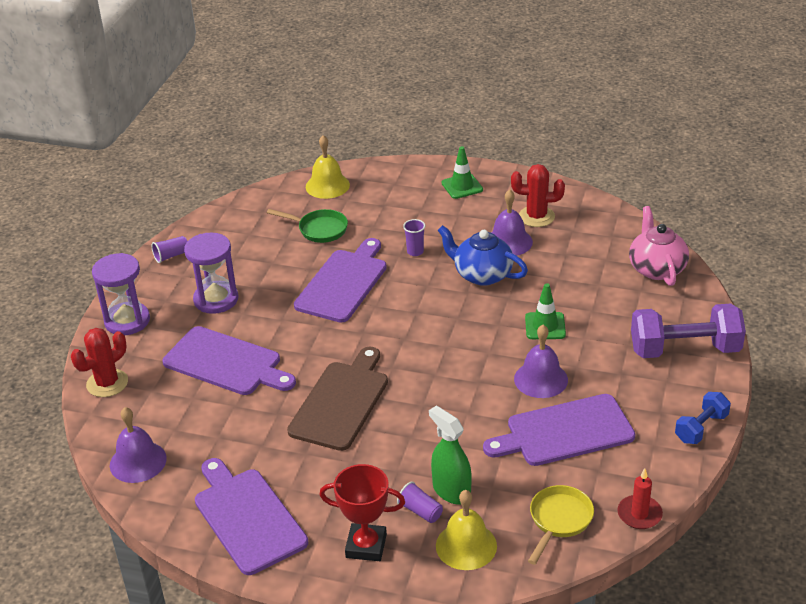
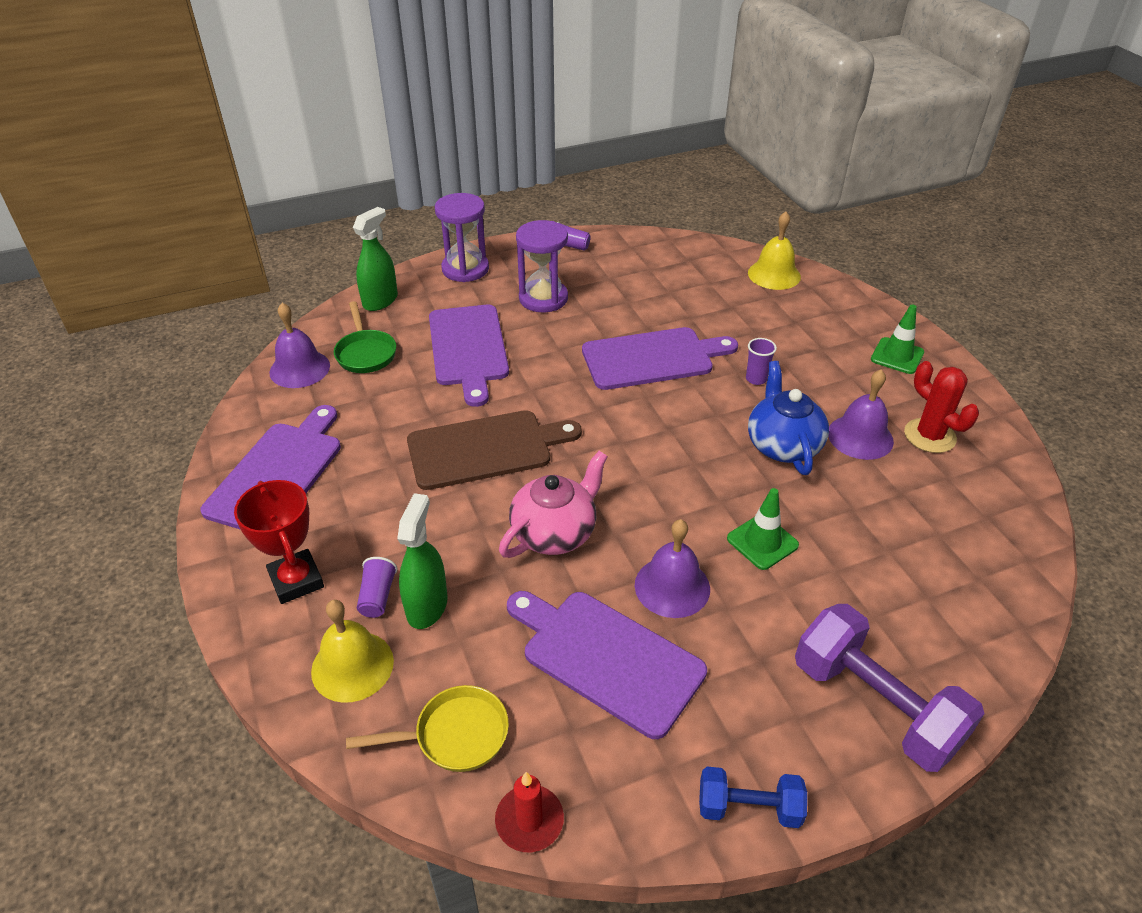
camera: 50 degrees right, 5 degrees up
(107, 383) = (380, 301): red cactus -> green spray bottle
(319, 229) = (707, 303): green pan -> green pan (365, 353)
(656, 268) = (986, 591): pink teapot -> pink teapot (555, 532)

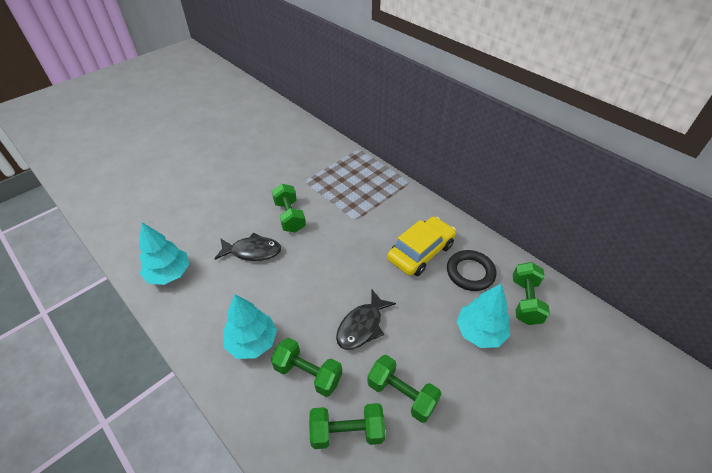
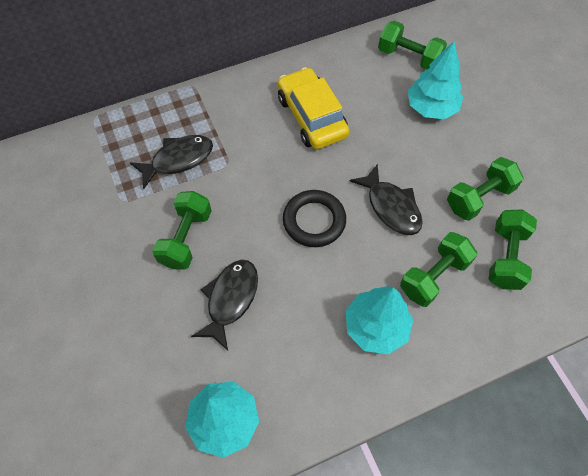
camera: 70 degrees left, 15 degrees up
(290, 216) = (186, 238): green dumbbell -> green dumbbell turned 75 degrees counterclockwise
(346, 194) = (178, 160): none -> black fish
(470, 272) = (358, 85): black ring -> black ring (314, 221)

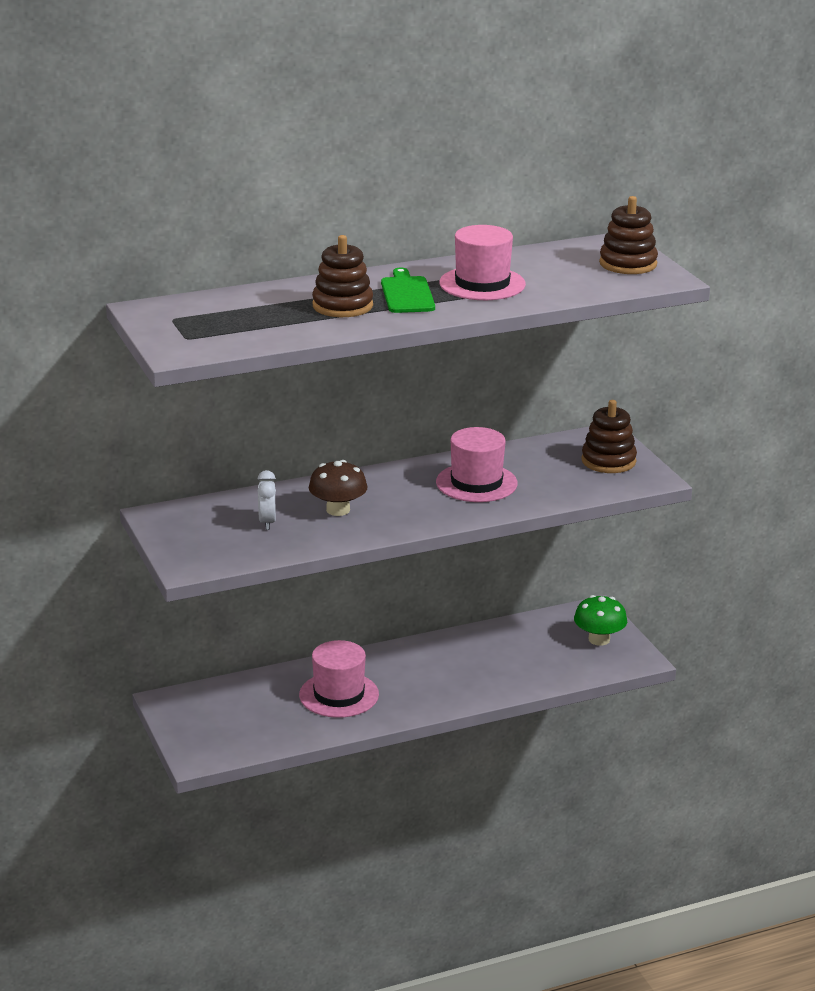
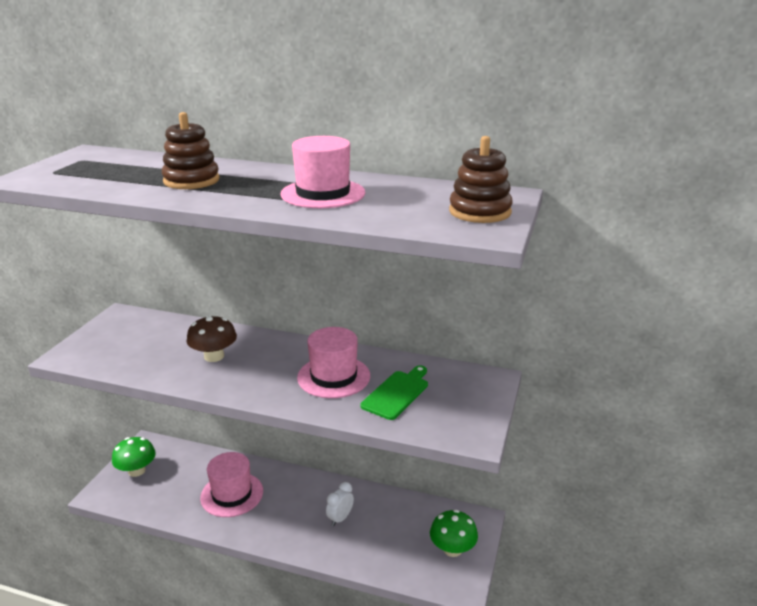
camera: 40 degrees right, 0 degrees up
(201, 724) = (136, 471): none -> green mushroom
(267, 522) = (161, 346): white clock -> white clock (340, 518)
(407, 294) = (253, 185): green cutting board -> green cutting board (397, 393)
(608, 461) = (461, 403): brown stacking toy -> none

:::

What to work on: Could you repeat, exactly, only the lines above starting at the one that has "(107, 383) = (380, 301): red" and stopping after the one that has "(470, 272) = (358, 85): black", without the pictures?

Exercise solution:
(107, 383) = (380, 301): red cactus -> green spray bottle
(319, 229) = (707, 303): green pan -> green pan (365, 353)
(656, 268) = (986, 591): pink teapot -> pink teapot (555, 532)

camera: 70 degrees left, 15 degrees up
(290, 216) = (186, 238): green dumbbell -> green dumbbell turned 75 degrees counterclockwise
(346, 194) = (178, 160): none -> black fish
(470, 272) = (358, 85): black ring -> black ring (314, 221)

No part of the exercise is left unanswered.